══ Source data

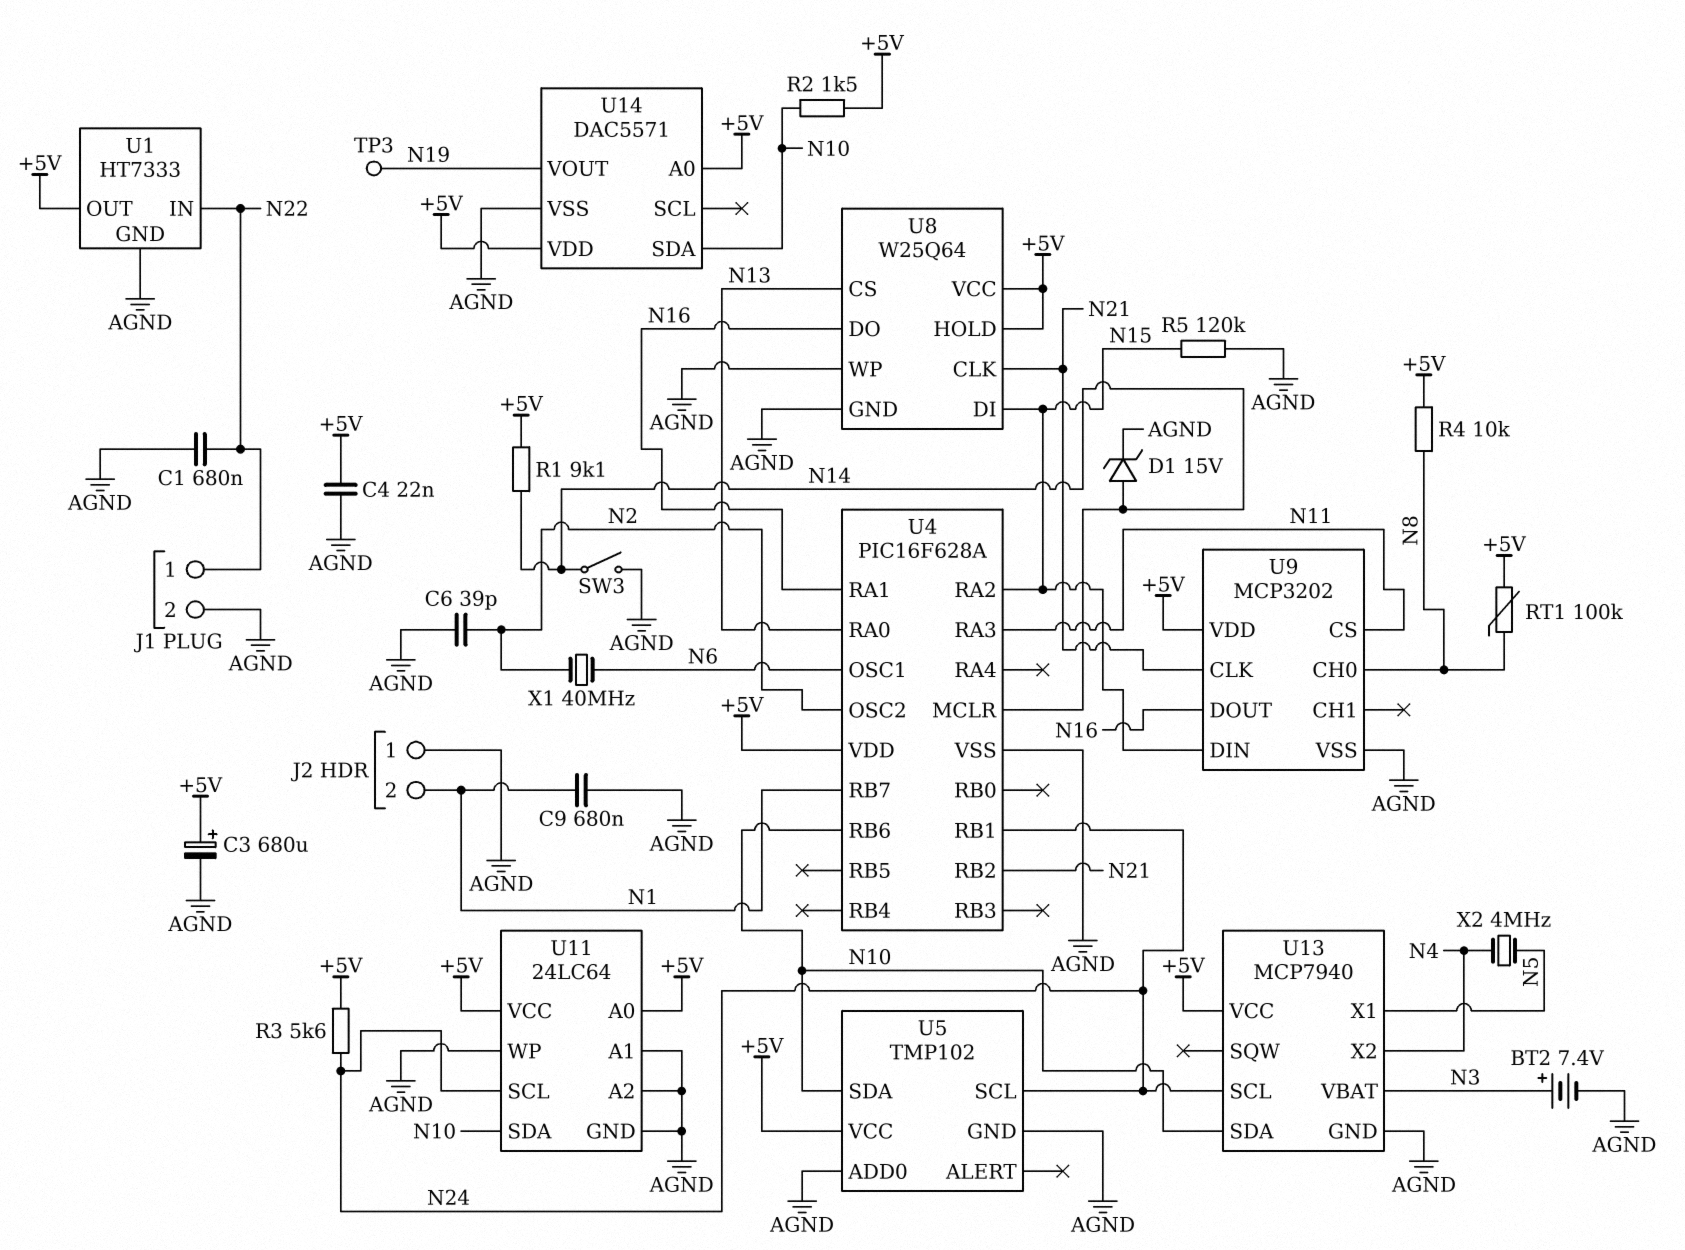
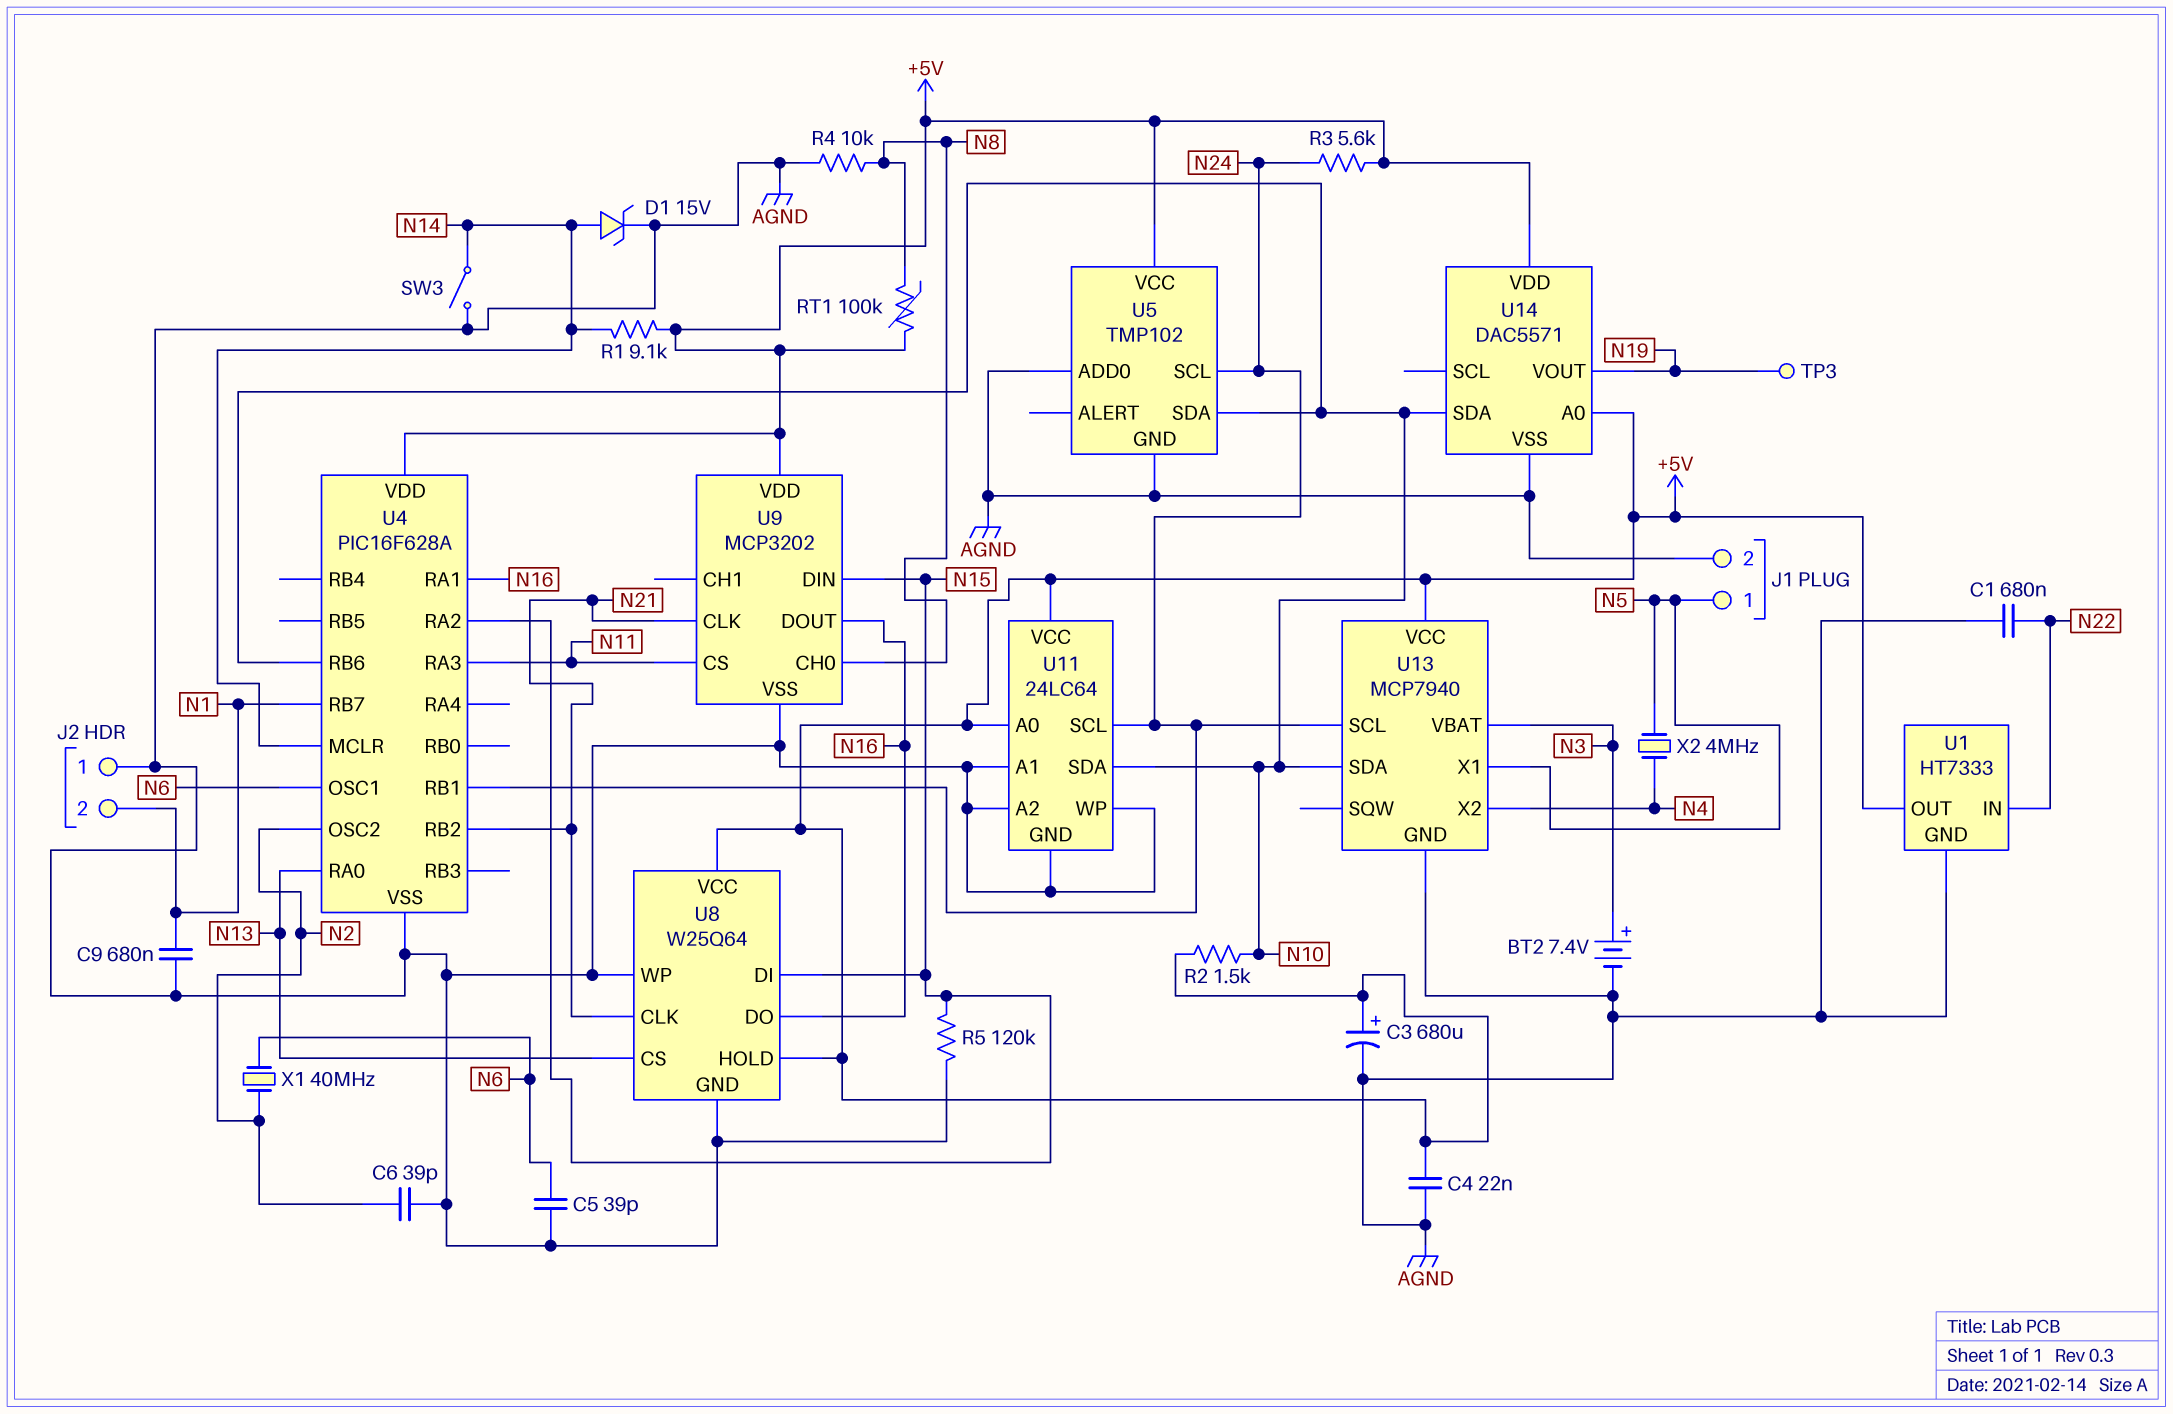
C5: none -> 39pF (AGND, N6)
J1 pin 1: N22 -> N5
R4: 10k (+5V, N8) -> 10k (AGND, N8)

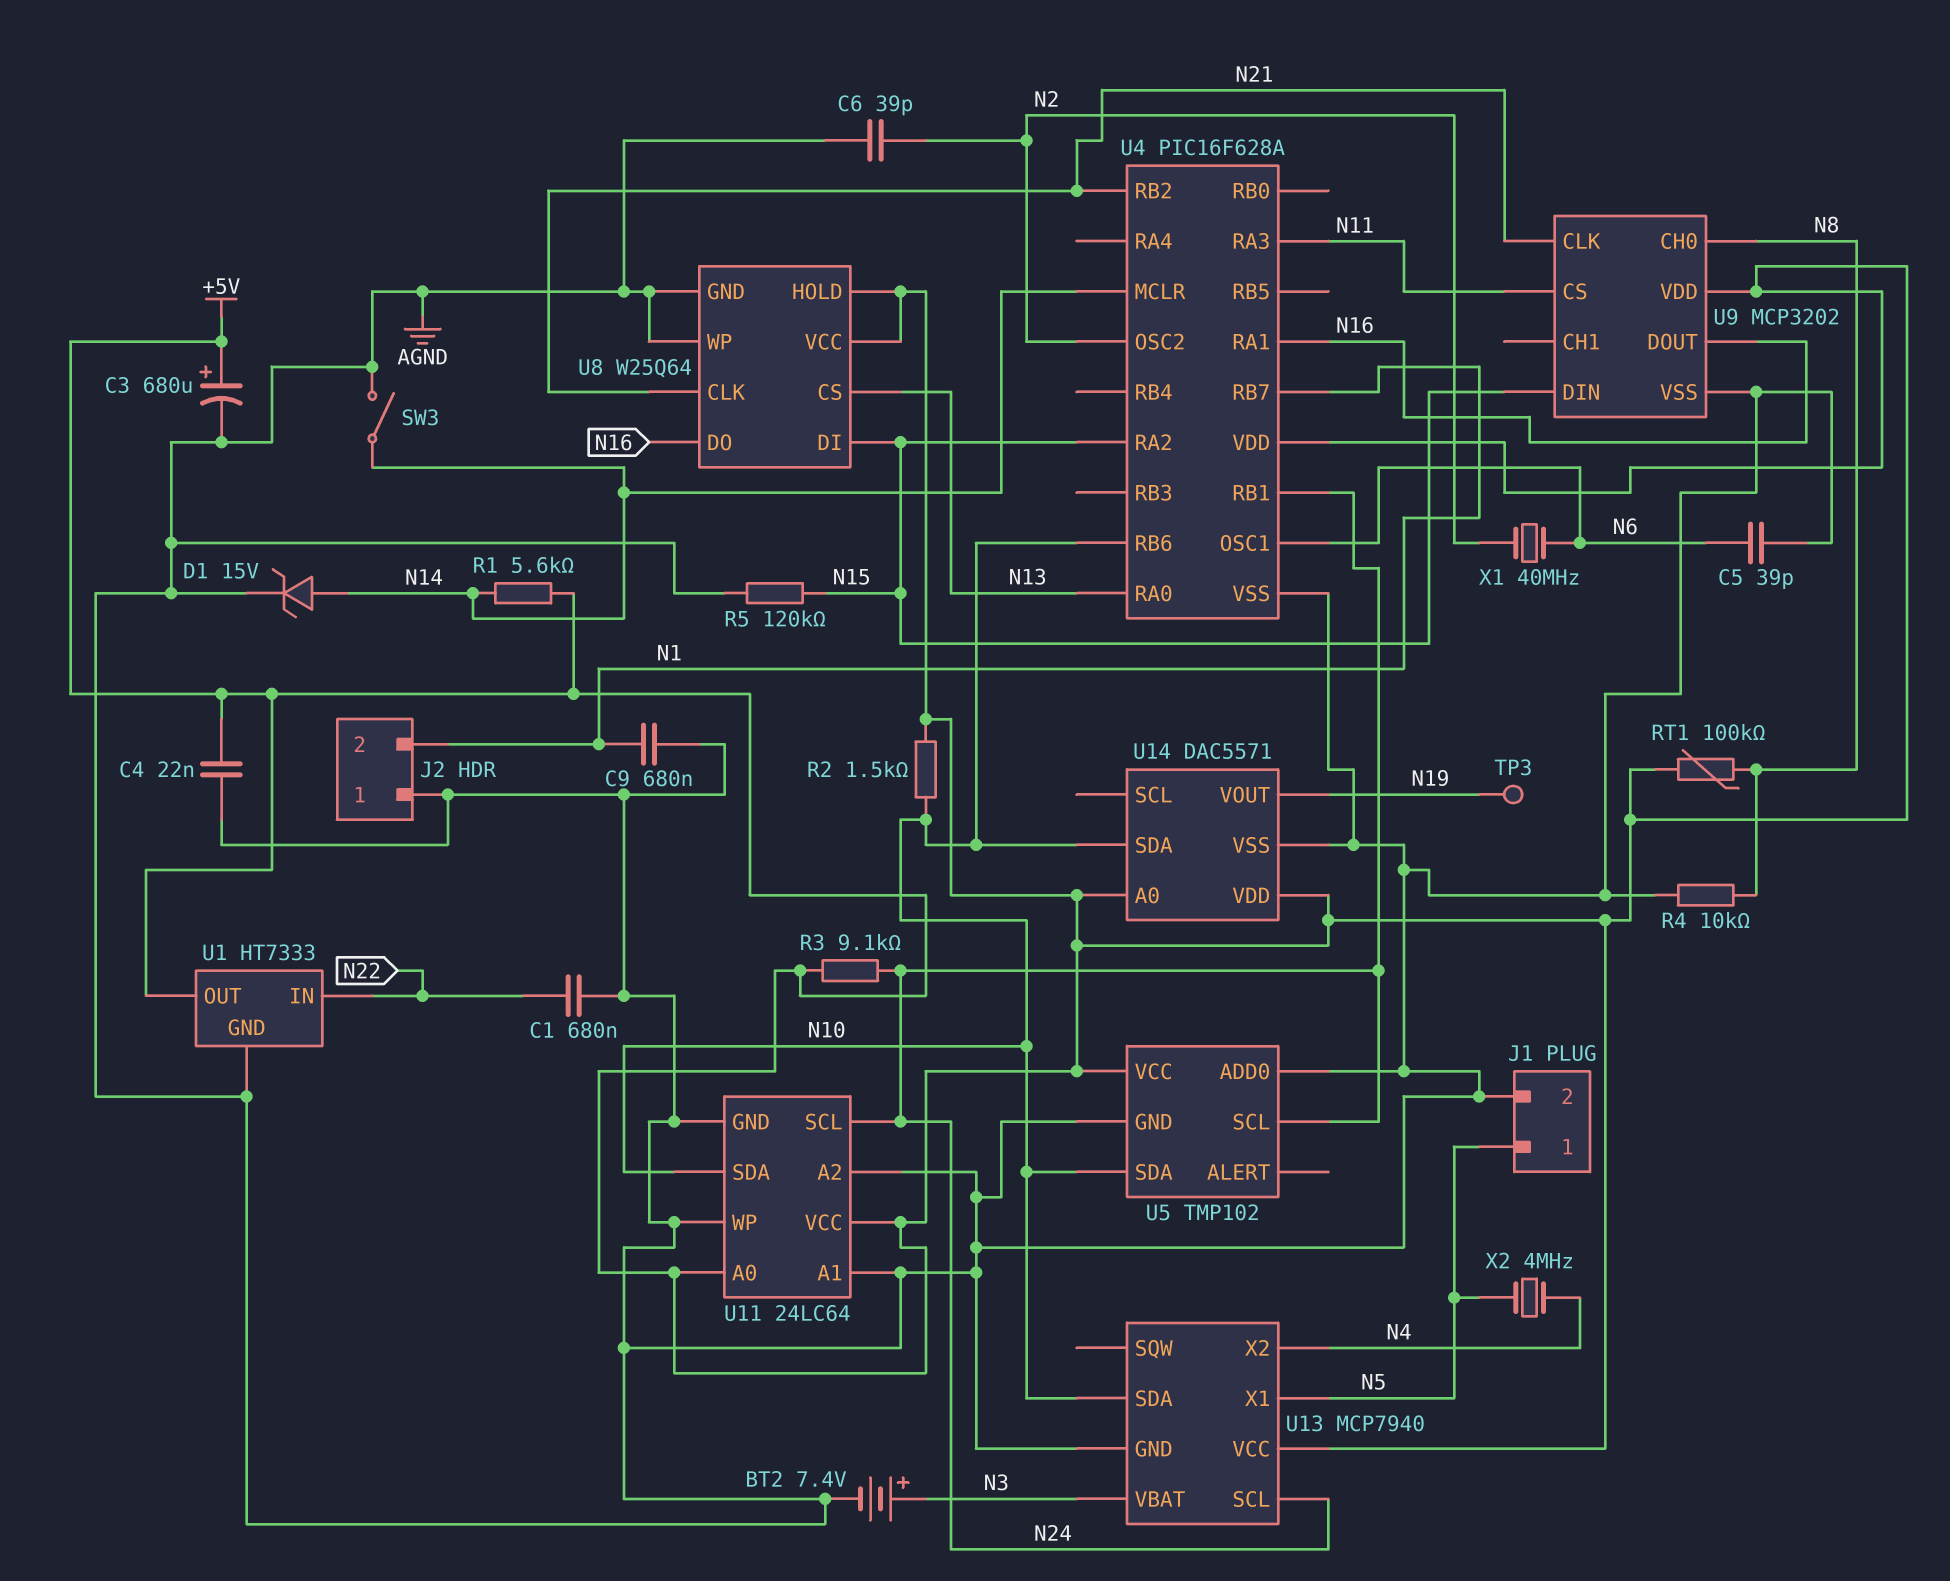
R1: 9.1k (+5V, N14) -> 5.6k (+5V, N14)
R3: 5.6k (+5V, N24) -> 9.1k (+5V, N24)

════

→ Exercise goal: Make an exact copy of the data, leaving its pictures out.

→ Answer area:
C5: none -> 39pF (AGND, N6)
J1 pin 1: N22 -> N5
R4: 10k (+5V, N8) -> 10k (AGND, N8)

R1: 9.1k (+5V, N14) -> 5.6k (+5V, N14)
R3: 5.6k (+5V, N24) -> 9.1k (+5V, N24)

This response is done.